-- THE DATA follows --

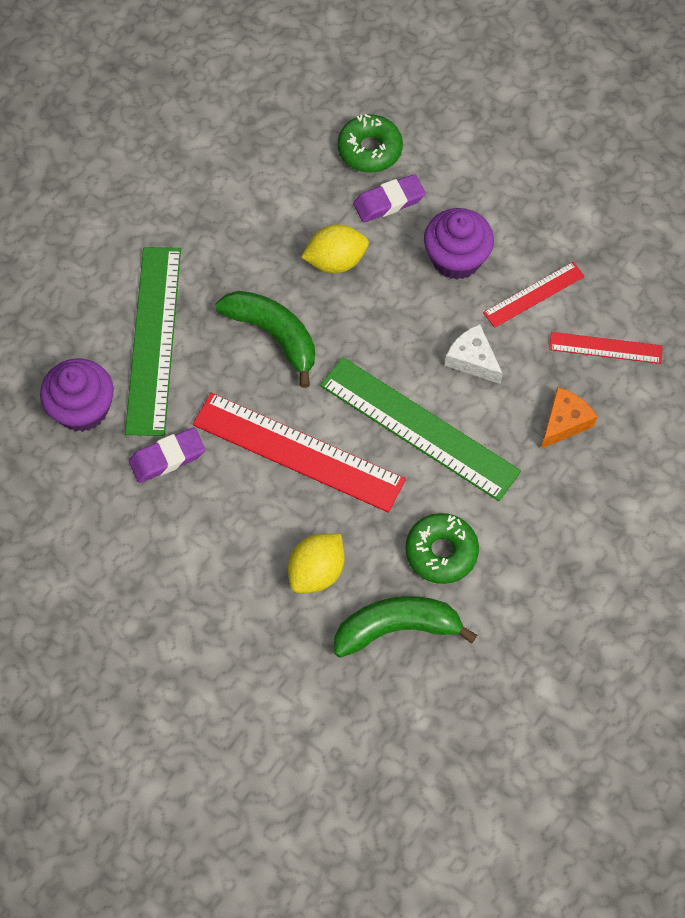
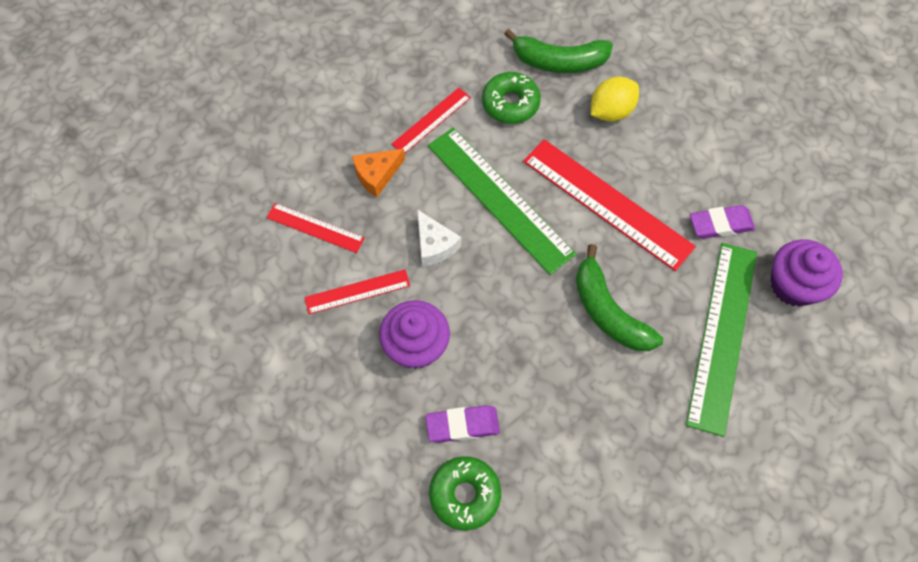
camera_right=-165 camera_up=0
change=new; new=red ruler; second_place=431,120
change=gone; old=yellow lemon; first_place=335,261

-- THE DATA concluded --
-- THE DATA follows --

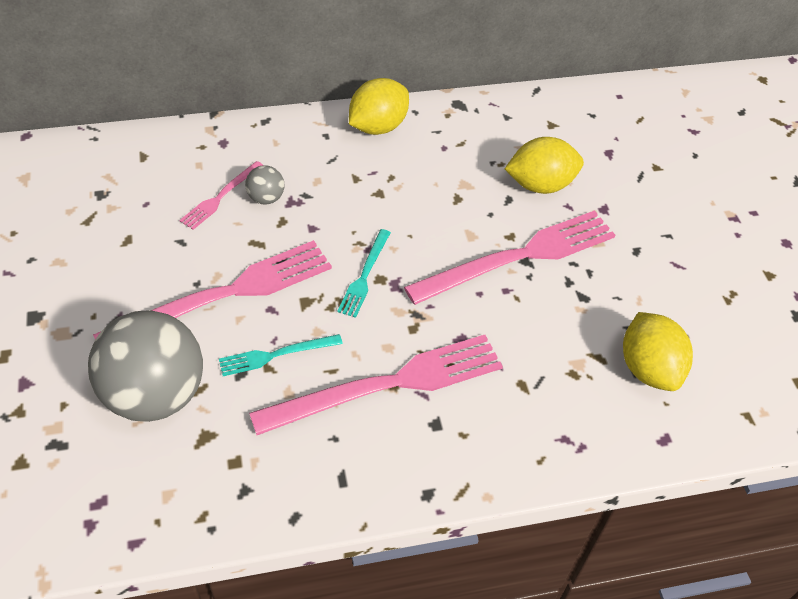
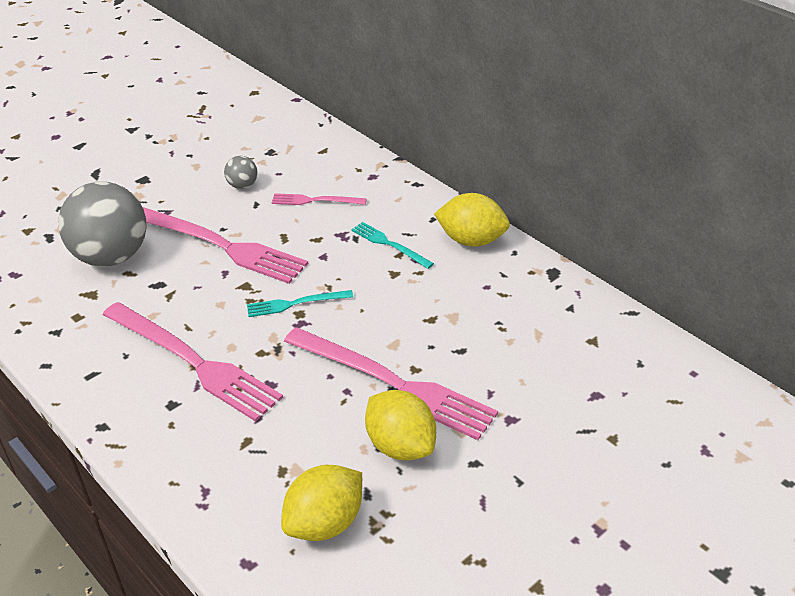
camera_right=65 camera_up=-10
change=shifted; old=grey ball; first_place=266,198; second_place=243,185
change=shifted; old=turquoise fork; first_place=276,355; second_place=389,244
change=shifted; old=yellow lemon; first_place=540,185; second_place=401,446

-- THE DATA concluded --

• **WHAT THE EXERCISE ASKS**: Pull each line that includes the word "yellow" out of the material above.

• **ANSWER BELOW**:
change=gone; old=yellow lemon; first_place=335,261
change=shifted; old=yellow lemon; first_place=540,185; second_place=401,446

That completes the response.